#### [WORK REQUIRED]
Please could you give again the lines from the one holding "(600, 518) = (723, 182): none -> brown pawn" through the final line of the data below, exactly, with no other lines?

#### [DATA FOR THE TASK]
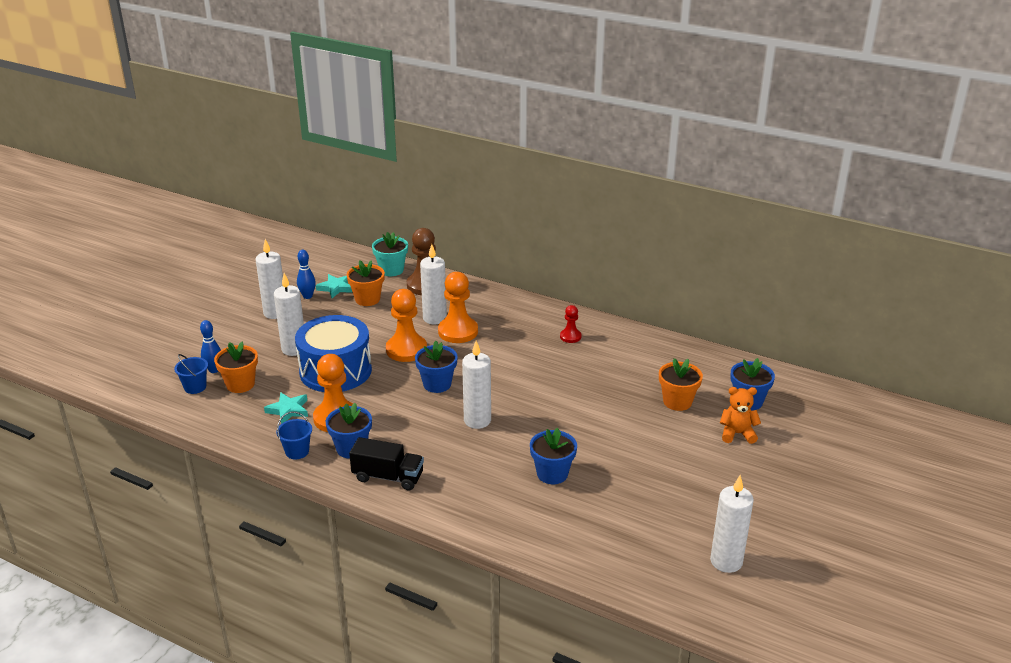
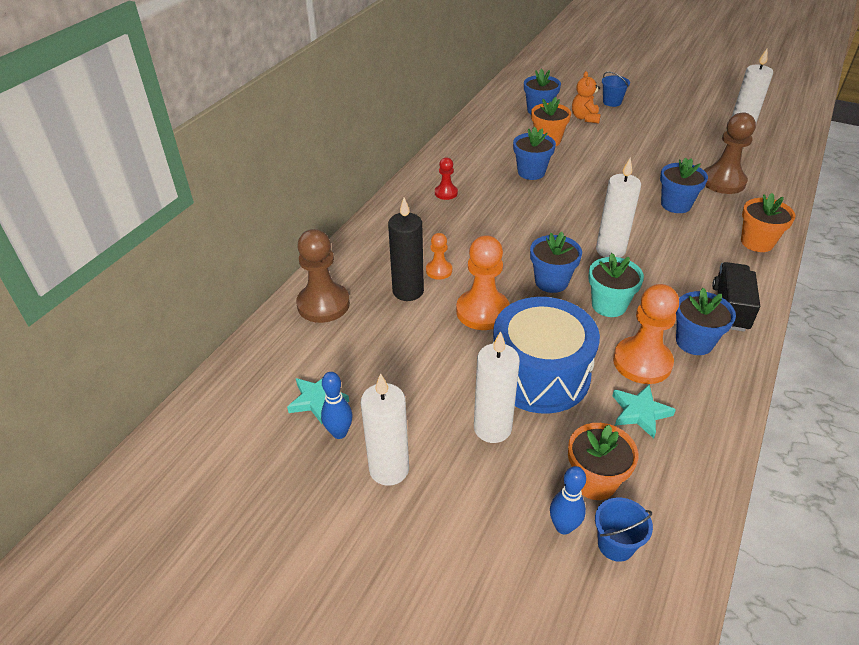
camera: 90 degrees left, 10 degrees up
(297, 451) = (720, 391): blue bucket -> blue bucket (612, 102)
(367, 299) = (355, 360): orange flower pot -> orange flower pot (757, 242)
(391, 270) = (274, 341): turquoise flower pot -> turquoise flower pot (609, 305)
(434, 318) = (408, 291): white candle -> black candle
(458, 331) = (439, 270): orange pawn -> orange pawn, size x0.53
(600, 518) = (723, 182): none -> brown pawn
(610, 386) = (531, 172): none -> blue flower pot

#### [RESPONSE]
(600, 518) = (723, 182): none -> brown pawn
(610, 386) = (531, 172): none -> blue flower pot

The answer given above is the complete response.